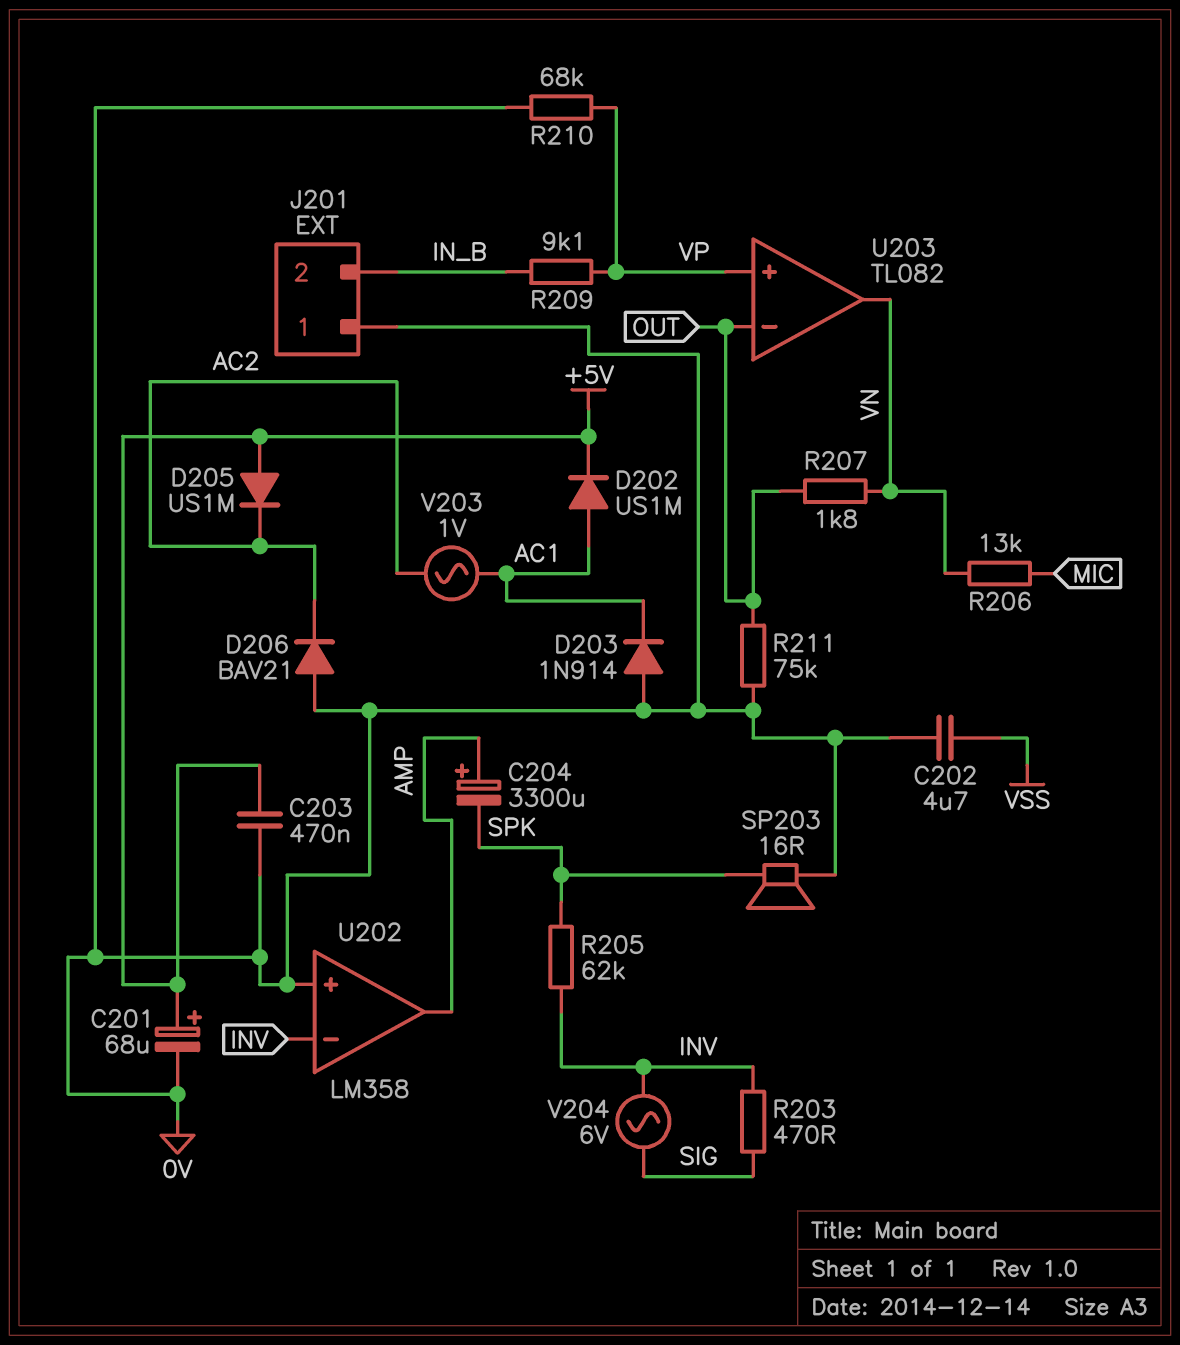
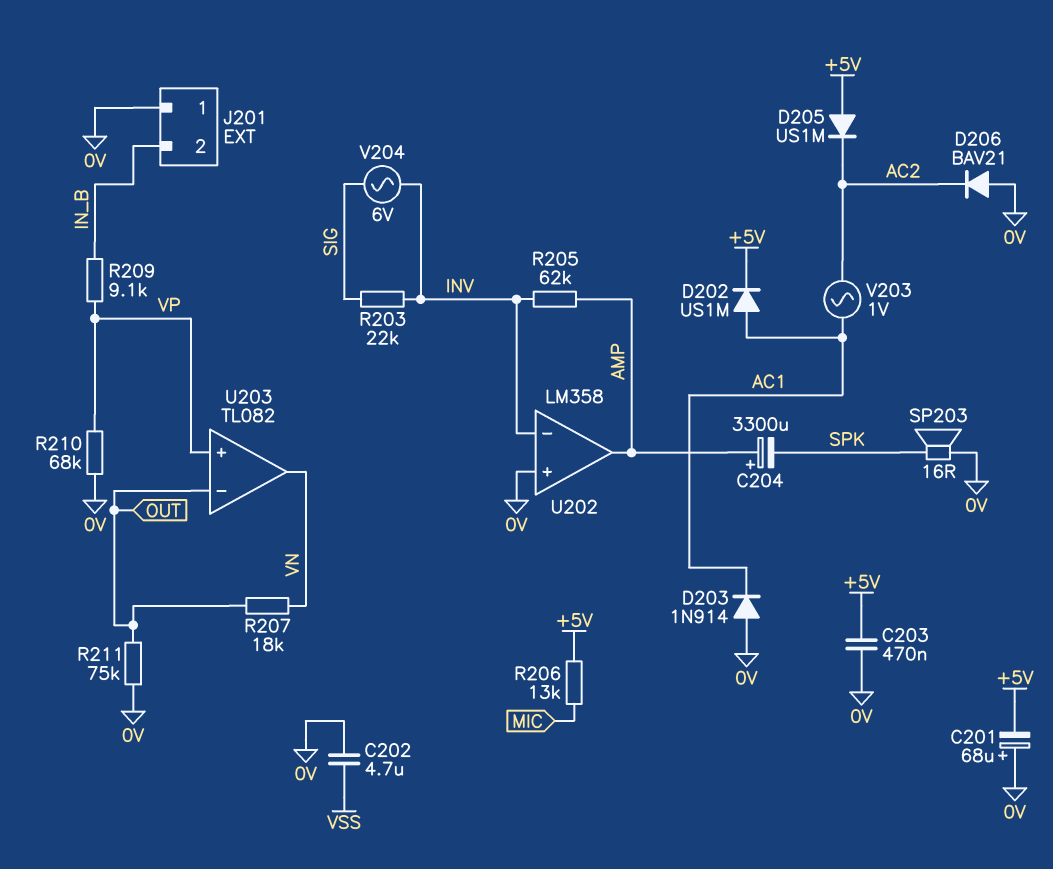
C201: 68uF (plus +5V, minus 0V) -> 68uF (plus 0V, minus +5V)
R203: 470 (INV, SIG) -> 22k (INV, SIG)
R205: 62k (INV, SPK) -> 62k (AMP, INV)
R206: 13k (MIC, VN) -> 13k (+5V, MIC)
R207: 1.8k (OUT, VN) -> 18k (OUT, VN)

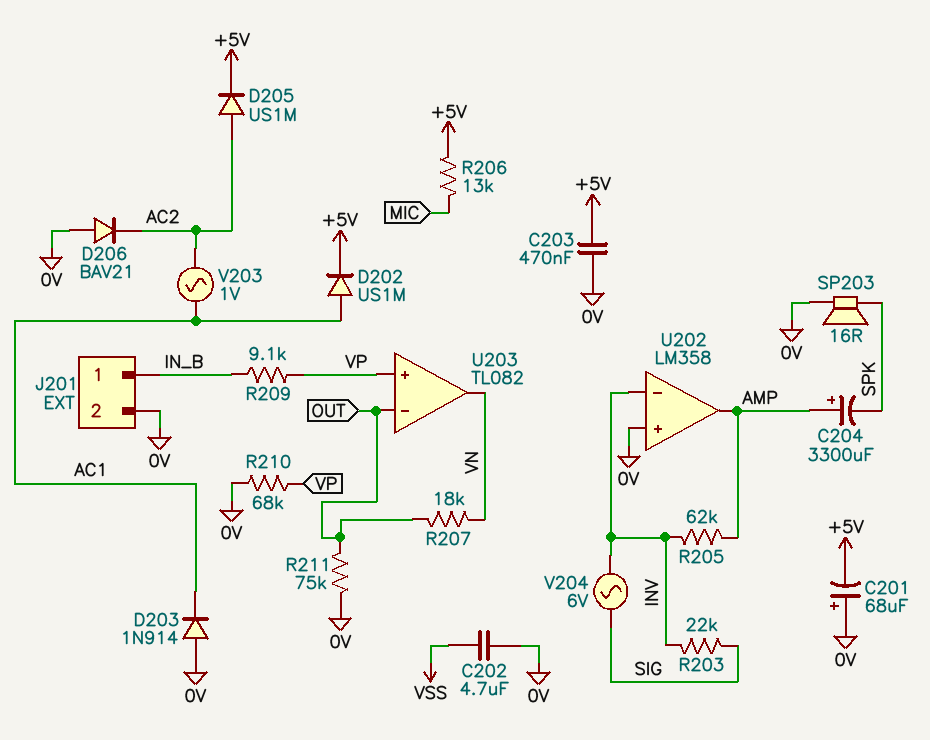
D205: diode US1M (A +5V, K AC2) -> diode US1M (A AC2, K +5V)
J201 pin 1: 0V -> IN_B
J201 pin 2: IN_B -> 0V

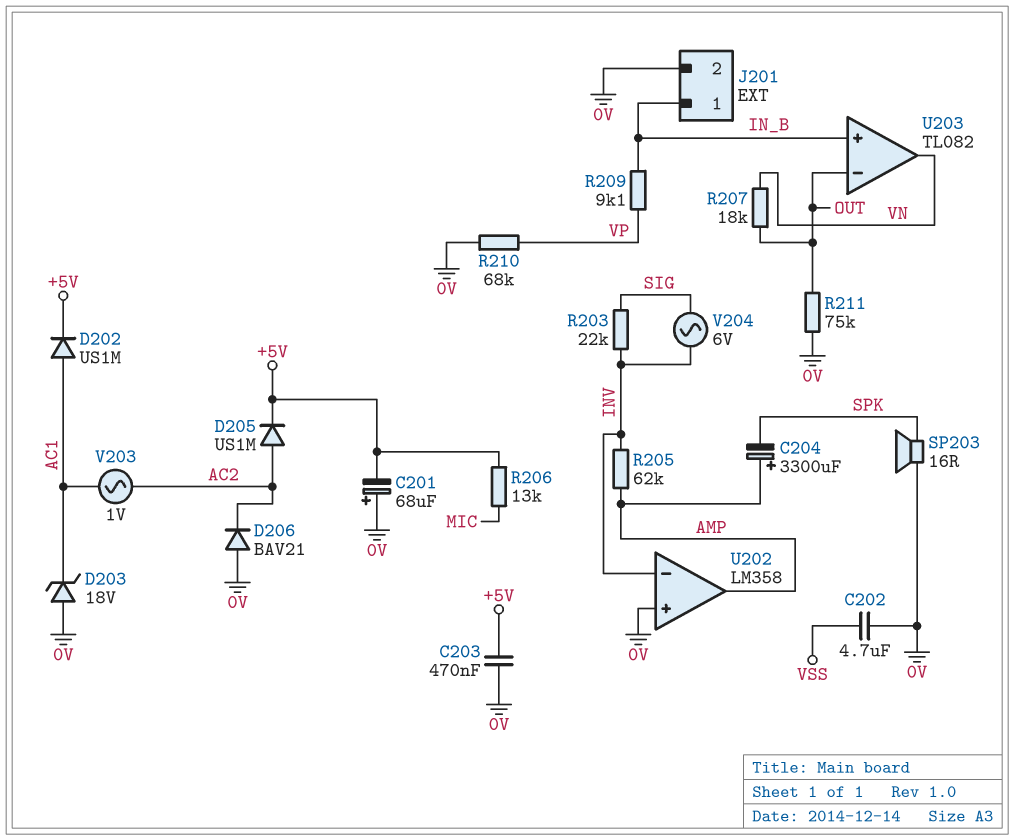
D203: diode 1N914 (A 0V, K AC1) -> zener 18V (A 0V, K AC1)
U203 pin in+: VP -> IN_B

- Instructions for the task: Print each entry above verbatim, pictures left out.

- Result for this exercise:
C201: 68uF (plus +5V, minus 0V) -> 68uF (plus 0V, minus +5V)
R203: 470 (INV, SIG) -> 22k (INV, SIG)
R205: 62k (INV, SPK) -> 62k (AMP, INV)
R206: 13k (MIC, VN) -> 13k (+5V, MIC)
R207: 1.8k (OUT, VN) -> 18k (OUT, VN)

D205: diode US1M (A +5V, K AC2) -> diode US1M (A AC2, K +5V)
J201 pin 1: 0V -> IN_B
J201 pin 2: IN_B -> 0V

D203: diode 1N914 (A 0V, K AC1) -> zener 18V (A 0V, K AC1)
U203 pin in+: VP -> IN_B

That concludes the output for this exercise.